Directions:
Every entry below should be printed exactly, without its images.

Before-and-after change records:
○ ○ ○ ○ ○

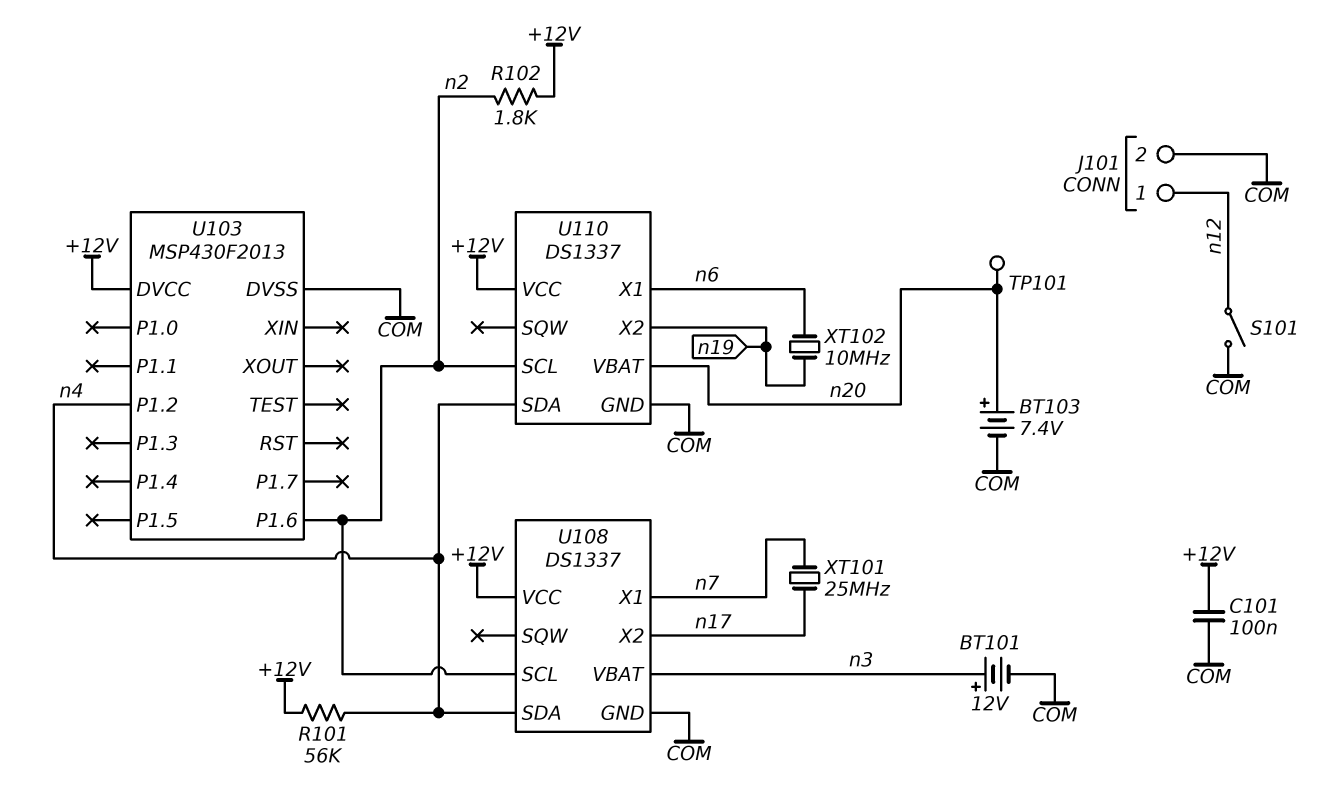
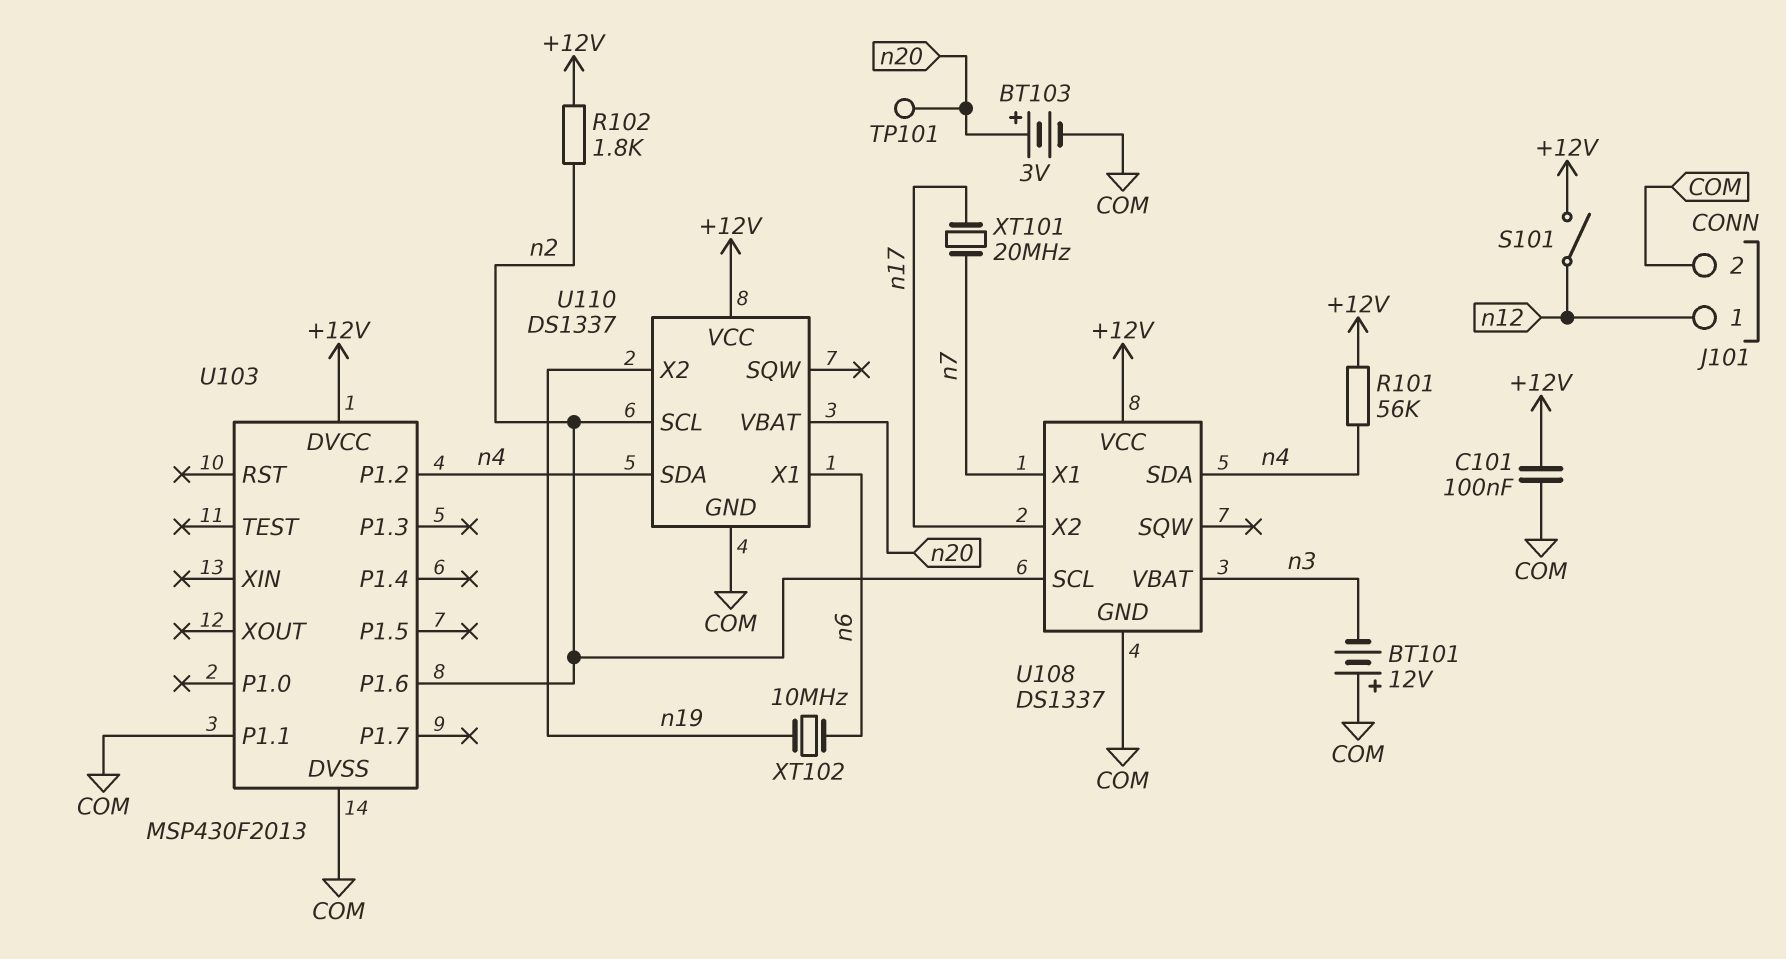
BT101: 12V (plus n3, minus COM) -> 12V (plus COM, minus n3)
BT103: 7.4V (plus n20, minus COM) -> 3V (plus n20, minus COM)
S101: switch (COM, n12) -> switch (+12V, n12)
U103 pin P1.1: none -> COM
XT101: 25MHz (n7, n17) -> 20MHz (n7, n17)

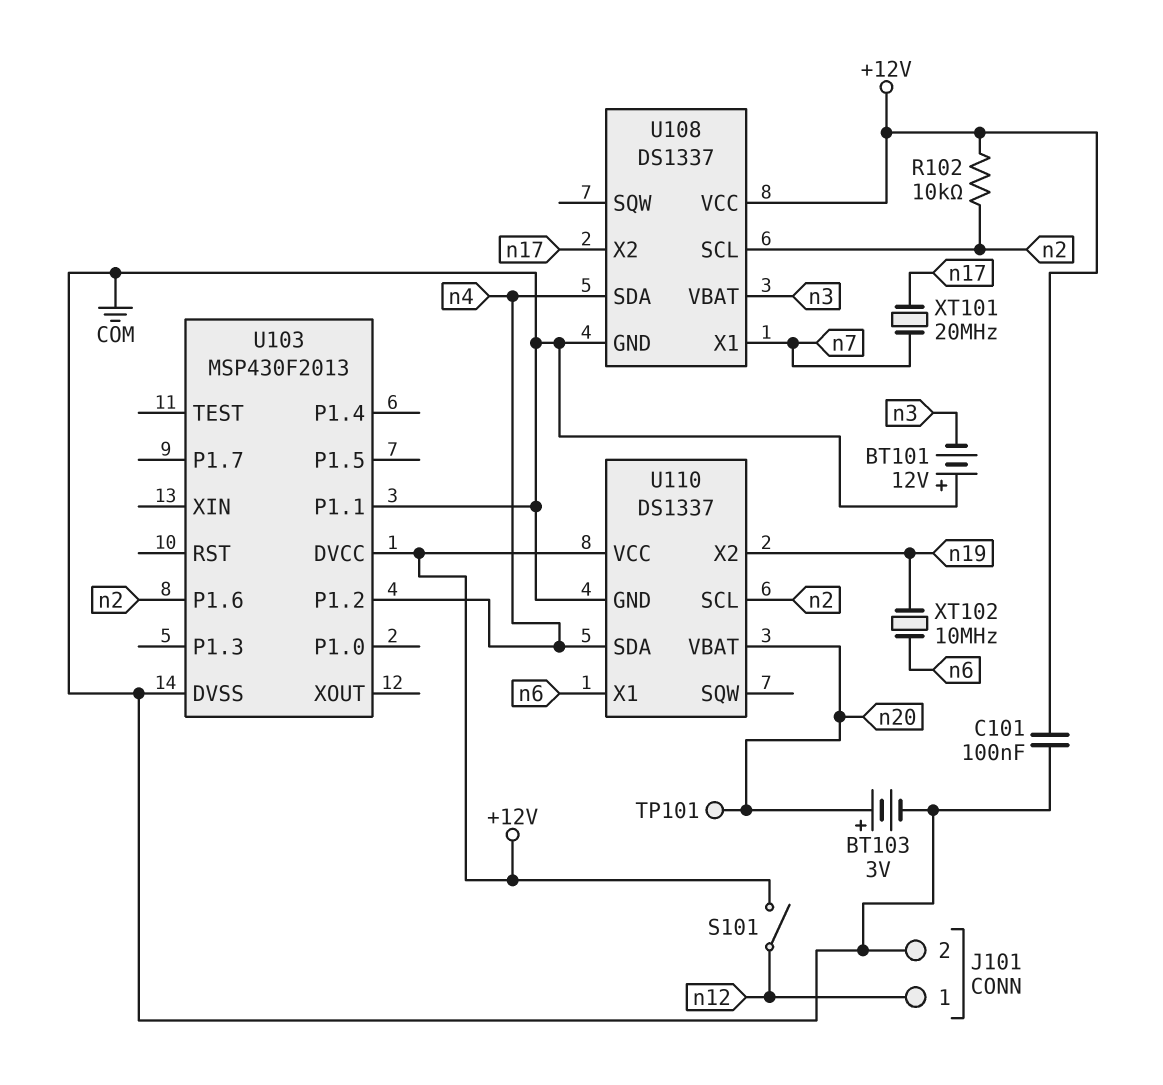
R101: 56k (+12V, n4) -> none
R102: 1.8k (+12V, n2) -> 10k (+12V, n2)

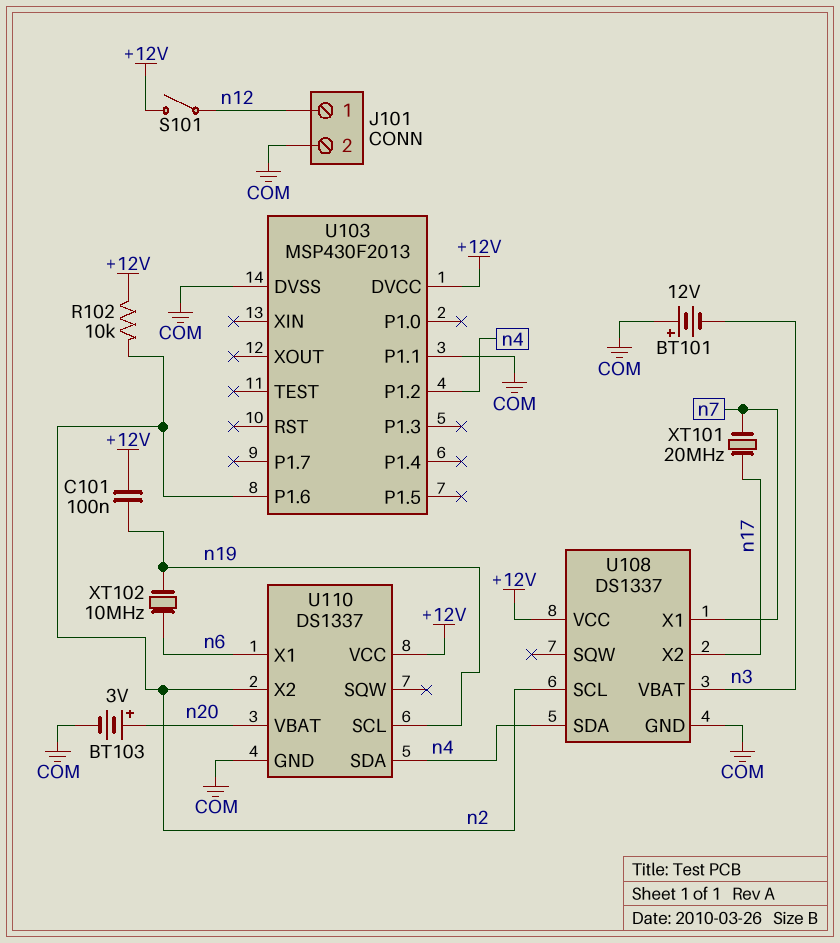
C101: 100nF (+12V, COM) -> 100nF (+12V, n19)
TP101: test point (n20) -> none
U110 pin SCL: n2 -> n19
U110 pin X2: n19 -> n2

○ ○ ○ ○ ○

Output for this exercise:
BT101: 12V (plus n3, minus COM) -> 12V (plus COM, minus n3)
BT103: 7.4V (plus n20, minus COM) -> 3V (plus n20, minus COM)
S101: switch (COM, n12) -> switch (+12V, n12)
U103 pin P1.1: none -> COM
XT101: 25MHz (n7, n17) -> 20MHz (n7, n17)

R101: 56k (+12V, n4) -> none
R102: 1.8k (+12V, n2) -> 10k (+12V, n2)

C101: 100nF (+12V, COM) -> 100nF (+12V, n19)
TP101: test point (n20) -> none
U110 pin SCL: n2 -> n19
U110 pin X2: n19 -> n2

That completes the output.